== TASK DETAILS ==
Pick out every line in the records below that contains the string "bigger", treating uppercase and lowercase as different, and copy each of those lines.

== A series of records ==
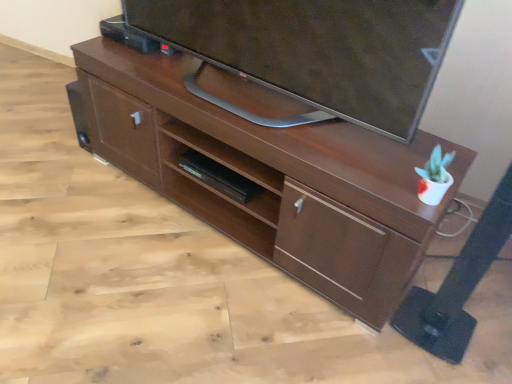
Question: Is brown wood desk at center looking in the opposite direction of matte black tv at upper center?

Choices:
 (A) no
 (B) yes

Answer: (A)

Question: From a real-world perspective, is brown wood desk at center located higher than matte black tv at upper center?

Choices:
 (A) yes
 (B) no

Answer: (B)

Question: Would you say brown wood desk at center contains matte black tv at upper center?

Choices:
 (A) yes
 (B) no

Answer: (B)

Question: Considering the relative positions of brown wood desk at center and matte black tv at upper center in the image provided, is brown wood desk at center to the right of matte black tv at upper center from the viewer's perspective?

Choices:
 (A) yes
 (B) no

Answer: (B)

Question: Is the depth of brown wood desk at center greater than that of matte black tv at upper center?

Choices:
 (A) no
 (B) yes

Answer: (B)

Question: Is matte black tv at upper center in front of or behind black matte shelf at center in the image?

Choices:
 (A) behind
 (B) front

Answer: (B)

Question: Considering the positions of matte black tv at upper center and black matte shelf at center in the image, is matte black tv at upper center bigger or smaller than black matte shelf at center?

Choices:
 (A) big
 (B) small

Answer: (A)

Question: Do you think matte black tv at upper center is within black matte shelf at center, or outside of it?

Choices:
 (A) inside
 (B) outside

Answer: (B)

Question: Considering the positions of point (312, 82) and point (168, 132), is point (312, 82) closer or farther from the camera than point (168, 132)?

Choices:
 (A) closer
 (B) farther

Answer: (A)

Question: Based on their sizes in the image, would you say brown wood desk at center is bigger or smaller than matte black tv at upper center?

Choices:
 (A) big
 (B) small

Answer: (A)

Question: Is point (190, 132) positioned closer to the camera than point (380, 8)?

Choices:
 (A) farther
 (B) closer

Answer: (A)

Question: Is brown wood desk at center situated inside matte black tv at upper center or outside?

Choices:
 (A) outside
 (B) inside

Answer: (A)

Question: Looking at their shapes, would you say brown wood desk at center is wider or thinner than matte black tv at upper center?

Choices:
 (A) wide
 (B) thin

Answer: (A)

Question: From the image's perspective, is matte black tv at upper center located above or below brown wood desk at center?

Choices:
 (A) above
 (B) below

Answer: (A)

Question: Do you think matte black tv at upper center is within brown wood desk at center, or outside of it?

Choices:
 (A) inside
 (B) outside

Answer: (B)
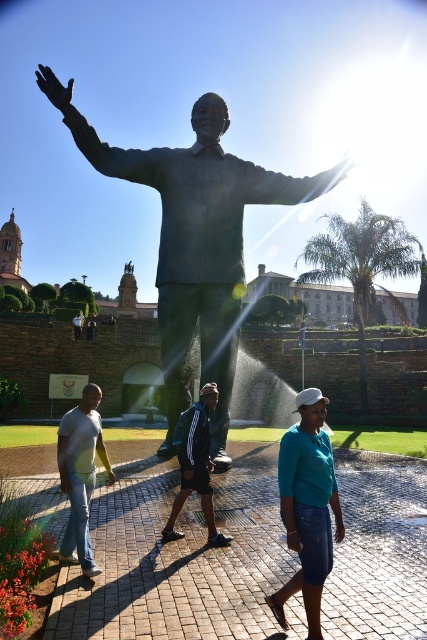
Can you confirm if bronze statue at center is bigger than light gray t-shirt at center?

Indeed, bronze statue at center has a larger size compared to light gray t-shirt at center.

Find the location of a particular element. This screenshot has height=640, width=427. bronze statue at center is located at coordinates (195, 241).

The width and height of the screenshot is (427, 640). What do you see at coordinates (81, 474) in the screenshot?
I see `light gray t-shirt at center` at bounding box center [81, 474].

Is point (69, 552) more distant than point (178, 532)?

No, (69, 552) is in front of (178, 532).

Where is `light gray t-shirt at center`? The height and width of the screenshot is (640, 427). light gray t-shirt at center is located at coordinates (81, 474).

Which is above, bronze statue at center or teal matte shirt at center?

== TASK RESULT ==
Question: Considering the positions of matte black tv at upper center and black matte shelf at center in the image, is matte black tv at upper center bigger or smaller than black matte shelf at center?
Question: Based on their sizes in the image, would you say brown wood desk at center is bigger or smaller than matte black tv at upper center?
Can you confirm if bronze statue at center is bigger than light gray t-shirt at center?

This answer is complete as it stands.